● **GOAL OF THE EXERCISE**
Within the entries below, every line containing "turquoise" is to be copied.

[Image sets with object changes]
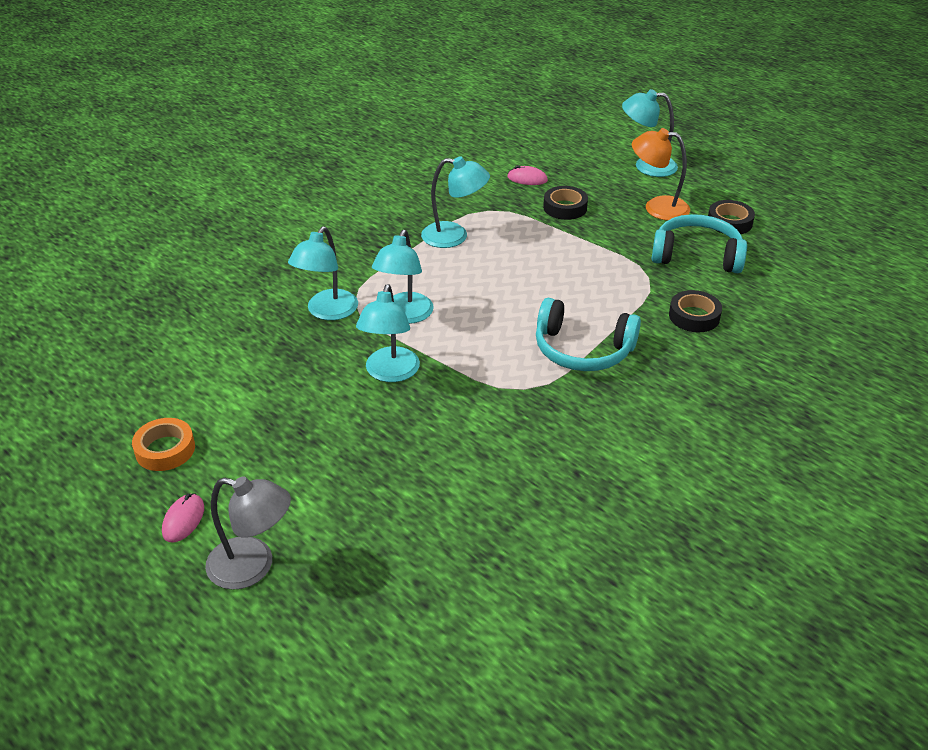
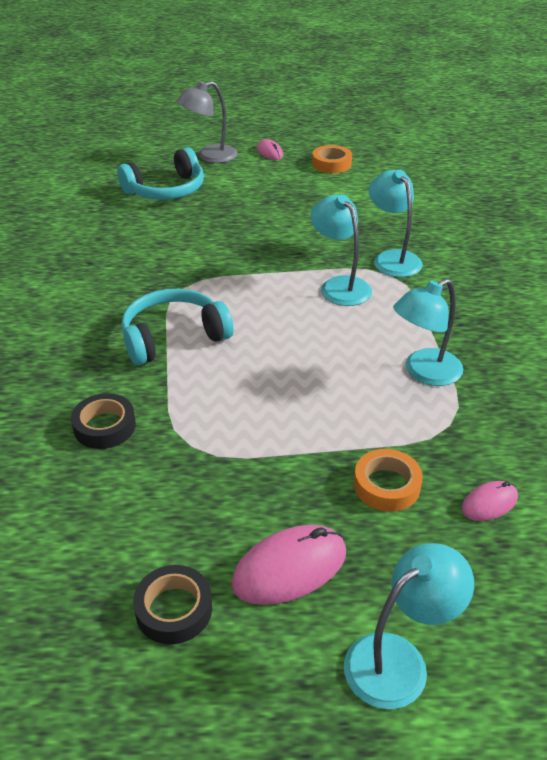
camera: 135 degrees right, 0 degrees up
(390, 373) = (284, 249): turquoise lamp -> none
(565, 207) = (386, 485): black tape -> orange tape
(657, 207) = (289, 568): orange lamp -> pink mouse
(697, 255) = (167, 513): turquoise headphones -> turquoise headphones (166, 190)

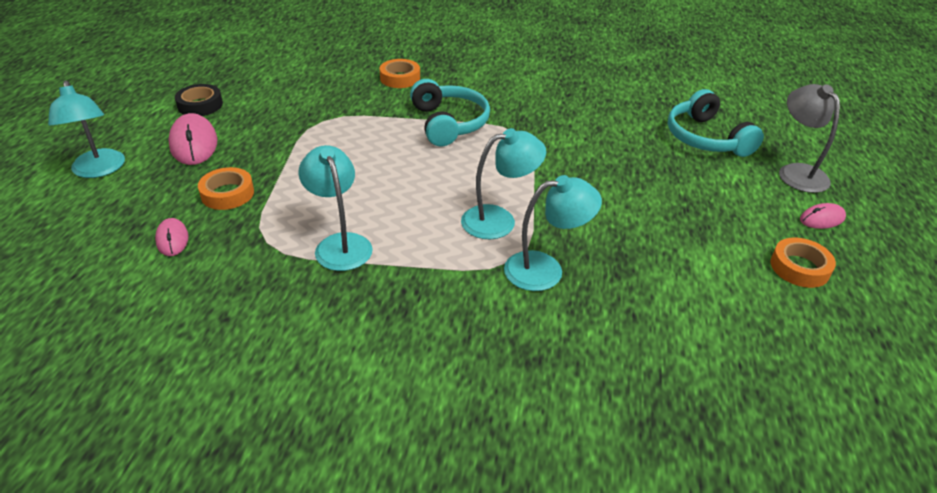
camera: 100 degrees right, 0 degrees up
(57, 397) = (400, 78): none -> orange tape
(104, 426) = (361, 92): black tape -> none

● **OUTPUT FOR THIS EXERCISE**
(390, 373) = (284, 249): turquoise lamp -> none
(697, 255) = (167, 513): turquoise headphones -> turquoise headphones (166, 190)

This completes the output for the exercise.